§ **Data items**:
>>>
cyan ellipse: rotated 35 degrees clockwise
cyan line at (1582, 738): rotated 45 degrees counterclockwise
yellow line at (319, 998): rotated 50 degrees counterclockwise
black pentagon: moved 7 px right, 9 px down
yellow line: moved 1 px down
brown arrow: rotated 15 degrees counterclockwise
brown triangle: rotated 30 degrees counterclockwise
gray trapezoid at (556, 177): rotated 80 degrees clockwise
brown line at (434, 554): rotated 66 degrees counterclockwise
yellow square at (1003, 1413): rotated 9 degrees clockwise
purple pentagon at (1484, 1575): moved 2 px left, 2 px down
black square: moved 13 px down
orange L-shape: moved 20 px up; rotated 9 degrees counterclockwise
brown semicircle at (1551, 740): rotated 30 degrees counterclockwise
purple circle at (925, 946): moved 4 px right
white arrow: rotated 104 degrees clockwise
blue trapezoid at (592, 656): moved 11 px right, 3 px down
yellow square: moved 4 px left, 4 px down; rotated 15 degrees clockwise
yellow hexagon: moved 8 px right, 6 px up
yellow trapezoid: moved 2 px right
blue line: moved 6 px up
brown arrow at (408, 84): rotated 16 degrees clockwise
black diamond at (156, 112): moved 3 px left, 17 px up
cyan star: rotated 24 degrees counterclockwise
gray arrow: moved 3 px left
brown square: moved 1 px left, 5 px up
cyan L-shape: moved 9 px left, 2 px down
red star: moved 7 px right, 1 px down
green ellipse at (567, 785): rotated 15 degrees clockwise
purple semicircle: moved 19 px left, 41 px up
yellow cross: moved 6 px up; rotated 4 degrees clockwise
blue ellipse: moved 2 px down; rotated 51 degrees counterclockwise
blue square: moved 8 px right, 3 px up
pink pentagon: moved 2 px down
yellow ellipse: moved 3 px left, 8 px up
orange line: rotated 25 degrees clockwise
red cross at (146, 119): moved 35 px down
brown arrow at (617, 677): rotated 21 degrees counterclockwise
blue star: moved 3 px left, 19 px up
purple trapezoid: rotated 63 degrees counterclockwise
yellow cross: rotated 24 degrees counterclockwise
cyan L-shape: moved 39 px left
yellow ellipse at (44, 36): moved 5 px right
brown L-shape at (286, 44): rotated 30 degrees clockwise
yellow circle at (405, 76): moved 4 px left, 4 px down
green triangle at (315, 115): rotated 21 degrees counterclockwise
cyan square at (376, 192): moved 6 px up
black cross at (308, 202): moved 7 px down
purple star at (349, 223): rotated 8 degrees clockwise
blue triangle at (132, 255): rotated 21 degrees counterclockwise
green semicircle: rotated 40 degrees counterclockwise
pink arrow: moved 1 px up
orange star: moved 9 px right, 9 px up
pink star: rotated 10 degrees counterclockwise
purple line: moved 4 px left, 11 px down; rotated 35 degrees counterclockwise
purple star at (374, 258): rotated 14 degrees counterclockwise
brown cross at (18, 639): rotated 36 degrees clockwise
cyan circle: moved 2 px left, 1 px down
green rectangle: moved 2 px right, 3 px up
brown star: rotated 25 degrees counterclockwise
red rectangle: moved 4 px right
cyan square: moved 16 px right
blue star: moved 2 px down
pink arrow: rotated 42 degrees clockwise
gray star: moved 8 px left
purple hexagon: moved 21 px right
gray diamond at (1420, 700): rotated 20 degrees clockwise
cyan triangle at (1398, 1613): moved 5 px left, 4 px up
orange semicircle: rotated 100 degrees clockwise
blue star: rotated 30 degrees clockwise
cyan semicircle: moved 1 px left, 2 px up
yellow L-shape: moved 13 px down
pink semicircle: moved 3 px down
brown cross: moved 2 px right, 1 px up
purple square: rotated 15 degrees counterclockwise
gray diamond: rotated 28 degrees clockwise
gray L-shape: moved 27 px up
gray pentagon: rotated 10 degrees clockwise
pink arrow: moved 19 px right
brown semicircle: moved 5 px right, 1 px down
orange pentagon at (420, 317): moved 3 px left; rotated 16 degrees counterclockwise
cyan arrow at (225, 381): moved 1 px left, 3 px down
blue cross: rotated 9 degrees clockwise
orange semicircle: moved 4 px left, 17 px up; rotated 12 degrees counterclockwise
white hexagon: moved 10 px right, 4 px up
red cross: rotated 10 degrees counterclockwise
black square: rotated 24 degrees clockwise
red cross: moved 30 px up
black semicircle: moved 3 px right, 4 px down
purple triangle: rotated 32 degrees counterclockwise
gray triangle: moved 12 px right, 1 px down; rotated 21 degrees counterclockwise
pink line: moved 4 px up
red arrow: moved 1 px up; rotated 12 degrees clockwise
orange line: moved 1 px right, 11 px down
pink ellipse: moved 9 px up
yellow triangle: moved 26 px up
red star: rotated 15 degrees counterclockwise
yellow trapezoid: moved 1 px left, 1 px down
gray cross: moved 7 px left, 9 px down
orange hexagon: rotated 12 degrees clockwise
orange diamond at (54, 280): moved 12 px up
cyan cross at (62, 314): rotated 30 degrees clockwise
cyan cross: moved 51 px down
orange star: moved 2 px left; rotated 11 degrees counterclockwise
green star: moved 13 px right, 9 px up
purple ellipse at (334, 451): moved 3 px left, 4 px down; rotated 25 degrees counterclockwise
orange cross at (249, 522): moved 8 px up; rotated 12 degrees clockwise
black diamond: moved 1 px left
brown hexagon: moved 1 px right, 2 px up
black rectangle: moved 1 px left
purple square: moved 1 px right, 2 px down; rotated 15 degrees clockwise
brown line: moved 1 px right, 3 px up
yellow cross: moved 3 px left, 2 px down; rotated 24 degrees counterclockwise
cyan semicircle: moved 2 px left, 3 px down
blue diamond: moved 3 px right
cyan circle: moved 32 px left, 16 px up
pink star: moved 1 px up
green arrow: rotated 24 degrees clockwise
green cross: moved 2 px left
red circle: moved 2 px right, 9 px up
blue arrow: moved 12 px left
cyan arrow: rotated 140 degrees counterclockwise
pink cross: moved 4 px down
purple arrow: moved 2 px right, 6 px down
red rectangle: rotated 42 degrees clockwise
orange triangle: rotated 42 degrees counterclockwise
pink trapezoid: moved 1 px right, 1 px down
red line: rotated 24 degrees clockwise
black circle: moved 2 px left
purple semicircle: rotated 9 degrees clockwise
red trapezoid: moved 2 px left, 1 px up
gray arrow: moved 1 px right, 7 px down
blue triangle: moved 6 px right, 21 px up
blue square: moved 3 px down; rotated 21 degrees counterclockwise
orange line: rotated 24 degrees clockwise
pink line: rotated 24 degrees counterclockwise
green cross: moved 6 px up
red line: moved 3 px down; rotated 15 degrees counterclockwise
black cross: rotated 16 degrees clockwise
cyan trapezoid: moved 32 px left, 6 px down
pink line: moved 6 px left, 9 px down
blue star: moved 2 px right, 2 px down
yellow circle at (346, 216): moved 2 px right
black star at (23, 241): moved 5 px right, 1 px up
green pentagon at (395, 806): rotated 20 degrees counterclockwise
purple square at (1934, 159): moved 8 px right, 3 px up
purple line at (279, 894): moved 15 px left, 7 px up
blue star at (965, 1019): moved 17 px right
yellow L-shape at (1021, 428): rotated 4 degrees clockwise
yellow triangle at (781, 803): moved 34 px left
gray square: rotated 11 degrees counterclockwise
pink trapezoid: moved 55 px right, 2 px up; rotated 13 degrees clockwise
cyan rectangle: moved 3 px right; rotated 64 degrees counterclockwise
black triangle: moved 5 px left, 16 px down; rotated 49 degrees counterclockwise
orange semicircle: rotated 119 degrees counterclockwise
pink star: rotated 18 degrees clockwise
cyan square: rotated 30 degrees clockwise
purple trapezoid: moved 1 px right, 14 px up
<<<
§ **Task description**:
Rewrite all the entries above, changing each "px" to "pixels" and leaving the rest of the text unchanged.

§ **Full solution**:
cyan ellipse: rotated 35 degrees clockwise
cyan line at (1582, 738): rotated 45 degrees counterclockwise
yellow line at (319, 998): rotated 50 degrees counterclockwise
black pentagon: moved 7 pixels right, 9 pixels down
yellow line: moved 1 pixels down
brown arrow: rotated 15 degrees counterclockwise
brown triangle: rotated 30 degrees counterclockwise
gray trapezoid at (556, 177): rotated 80 degrees clockwise
brown line at (434, 554): rotated 66 degrees counterclockwise
yellow square at (1003, 1413): rotated 9 degrees clockwise
purple pentagon at (1484, 1575): moved 2 pixels left, 2 pixels down
black square: moved 13 pixels down
orange L-shape: moved 20 pixels up; rotated 9 degrees counterclockwise
brown semicircle at (1551, 740): rotated 30 degrees counterclockwise
purple circle at (925, 946): moved 4 pixels right
white arrow: rotated 104 degrees clockwise
blue trapezoid at (592, 656): moved 11 pixels right, 3 pixels down
yellow square: moved 4 pixels left, 4 pixels down; rotated 15 degrees clockwise
yellow hexagon: moved 8 pixels right, 6 pixels up
yellow trapezoid: moved 2 pixels right
blue line: moved 6 pixels up
brown arrow at (408, 84): rotated 16 degrees clockwise
black diamond at (156, 112): moved 3 pixels left, 17 pixels up
cyan star: rotated 24 degrees counterclockwise
gray arrow: moved 3 pixels left
brown square: moved 1 pixels left, 5 pixels up
cyan L-shape: moved 9 pixels left, 2 pixels down
red star: moved 7 pixels right, 1 pixels down
green ellipse at (567, 785): rotated 15 degrees clockwise
purple semicircle: moved 19 pixels left, 41 pixels up
yellow cross: moved 6 pixels up; rotated 4 degrees clockwise
blue ellipse: moved 2 pixels down; rotated 51 degrees counterclockwise
blue square: moved 8 pixels right, 3 pixels up
pink pentagon: moved 2 pixels down
yellow ellipse: moved 3 pixels left, 8 pixels up
orange line: rotated 25 degrees clockwise
red cross at (146, 119): moved 35 pixels down
brown arrow at (617, 677): rotated 21 degrees counterclockwise
blue star: moved 3 pixels left, 19 pixels up
purple trapezoid: rotated 63 degrees counterclockwise
yellow cross: rotated 24 degrees counterclockwise
cyan L-shape: moved 39 pixels left
yellow ellipse at (44, 36): moved 5 pixels right
brown L-shape at (286, 44): rotated 30 degrees clockwise
yellow circle at (405, 76): moved 4 pixels left, 4 pixels down
green triangle at (315, 115): rotated 21 degrees counterclockwise
cyan square at (376, 192): moved 6 pixels up
black cross at (308, 202): moved 7 pixels down
purple star at (349, 223): rotated 8 degrees clockwise
blue triangle at (132, 255): rotated 21 degrees counterclockwise
green semicircle: rotated 40 degrees counterclockwise
pink arrow: moved 1 pixels up
orange star: moved 9 pixels right, 9 pixels up
pink star: rotated 10 degrees counterclockwise
purple line: moved 4 pixels left, 11 pixels down; rotated 35 degrees counterclockwise
purple star at (374, 258): rotated 14 degrees counterclockwise
brown cross at (18, 639): rotated 36 degrees clockwise
cyan circle: moved 2 pixels left, 1 pixels down
green rectangle: moved 2 pixels right, 3 pixels up
brown star: rotated 25 degrees counterclockwise
red rectangle: moved 4 pixels right
cyan square: moved 16 pixels right
blue star: moved 2 pixels down
pink arrow: rotated 42 degrees clockwise
gray star: moved 8 pixels left
purple hexagon: moved 21 pixels right
gray diamond at (1420, 700): rotated 20 degrees clockwise
cyan triangle at (1398, 1613): moved 5 pixels left, 4 pixels up
orange semicircle: rotated 100 degrees clockwise
blue star: rotated 30 degrees clockwise
cyan semicircle: moved 1 pixels left, 2 pixels up
yellow L-shape: moved 13 pixels down
pink semicircle: moved 3 pixels down
brown cross: moved 2 pixels right, 1 pixels up
purple square: rotated 15 degrees counterclockwise
gray diamond: rotated 28 degrees clockwise
gray L-shape: moved 27 pixels up
gray pentagon: rotated 10 degrees clockwise
pink arrow: moved 19 pixels right
brown semicircle: moved 5 pixels right, 1 pixels down
orange pentagon at (420, 317): moved 3 pixels left; rotated 16 degrees counterclockwise
cyan arrow at (225, 381): moved 1 pixels left, 3 pixels down
blue cross: rotated 9 degrees clockwise
orange semicircle: moved 4 pixels left, 17 pixels up; rotated 12 degrees counterclockwise
white hexagon: moved 10 pixels right, 4 pixels up
red cross: rotated 10 degrees counterclockwise
black square: rotated 24 degrees clockwise
red cross: moved 30 pixels up
black semicircle: moved 3 pixels right, 4 pixels down
purple triangle: rotated 32 degrees counterclockwise
gray triangle: moved 12 pixels right, 1 pixels down; rotated 21 degrees counterclockwise
pink line: moved 4 pixels up
red arrow: moved 1 pixels up; rotated 12 degrees clockwise
orange line: moved 1 pixels right, 11 pixels down
pink ellipse: moved 9 pixels up
yellow triangle: moved 26 pixels up
red star: rotated 15 degrees counterclockwise
yellow trapezoid: moved 1 pixels left, 1 pixels down
gray cross: moved 7 pixels left, 9 pixels down
orange hexagon: rotated 12 degrees clockwise
orange diamond at (54, 280): moved 12 pixels up
cyan cross at (62, 314): rotated 30 degrees clockwise
cyan cross: moved 51 pixels down
orange star: moved 2 pixels left; rotated 11 degrees counterclockwise
green star: moved 13 pixels right, 9 pixels up
purple ellipse at (334, 451): moved 3 pixels left, 4 pixels down; rotated 25 degrees counterclockwise
orange cross at (249, 522): moved 8 pixels up; rotated 12 degrees clockwise
black diamond: moved 1 pixels left
brown hexagon: moved 1 pixels right, 2 pixels up
black rectangle: moved 1 pixels left
purple square: moved 1 pixels right, 2 pixels down; rotated 15 degrees clockwise
brown line: moved 1 pixels right, 3 pixels up
yellow cross: moved 3 pixels left, 2 pixels down; rotated 24 degrees counterclockwise
cyan semicircle: moved 2 pixels left, 3 pixels down
blue diamond: moved 3 pixels right
cyan circle: moved 32 pixels left, 16 pixels up
pink star: moved 1 pixels up
green arrow: rotated 24 degrees clockwise
green cross: moved 2 pixels left
red circle: moved 2 pixels right, 9 pixels up
blue arrow: moved 12 pixels left
cyan arrow: rotated 140 degrees counterclockwise
pink cross: moved 4 pixels down
purple arrow: moved 2 pixels right, 6 pixels down
red rectangle: rotated 42 degrees clockwise
orange triangle: rotated 42 degrees counterclockwise
pink trapezoid: moved 1 pixels right, 1 pixels down
red line: rotated 24 degrees clockwise
black circle: moved 2 pixels left
purple semicircle: rotated 9 degrees clockwise
red trapezoid: moved 2 pixels left, 1 pixels up
gray arrow: moved 1 pixels right, 7 pixels down
blue triangle: moved 6 pixels right, 21 pixels up
blue square: moved 3 pixels down; rotated 21 degrees counterclockwise
orange line: rotated 24 degrees clockwise
pink line: rotated 24 degrees counterclockwise
green cross: moved 6 pixels up
red line: moved 3 pixels down; rotated 15 degrees counterclockwise
black cross: rotated 16 degrees clockwise
cyan trapezoid: moved 32 pixels left, 6 pixels down
pink line: moved 6 pixels left, 9 pixels down
blue star: moved 2 pixels right, 2 pixels down
yellow circle at (346, 216): moved 2 pixels right
black star at (23, 241): moved 5 pixels right, 1 pixels up
green pentagon at (395, 806): rotated 20 degrees counterclockwise
purple square at (1934, 159): moved 8 pixels right, 3 pixels up
purple line at (279, 894): moved 15 pixels left, 7 pixels up
blue star at (965, 1019): moved 17 pixels right
yellow L-shape at (1021, 428): rotated 4 degrees clockwise
yellow triangle at (781, 803): moved 34 pixels left
gray square: rotated 11 degrees counterclockwise
pink trapezoid: moved 55 pixels right, 2 pixels up; rotated 13 degrees clockwise
cyan rectangle: moved 3 pixels right; rotated 64 degrees counterclockwise
black triangle: moved 5 pixels left, 16 pixels down; rotated 49 degrees counterclockwise
orange semicircle: rotated 119 degrees counterclockwise
pink star: rotated 18 degrees clockwise
cyan square: rotated 30 degrees clockwise
purple trapezoid: moved 1 pixels right, 14 pixels up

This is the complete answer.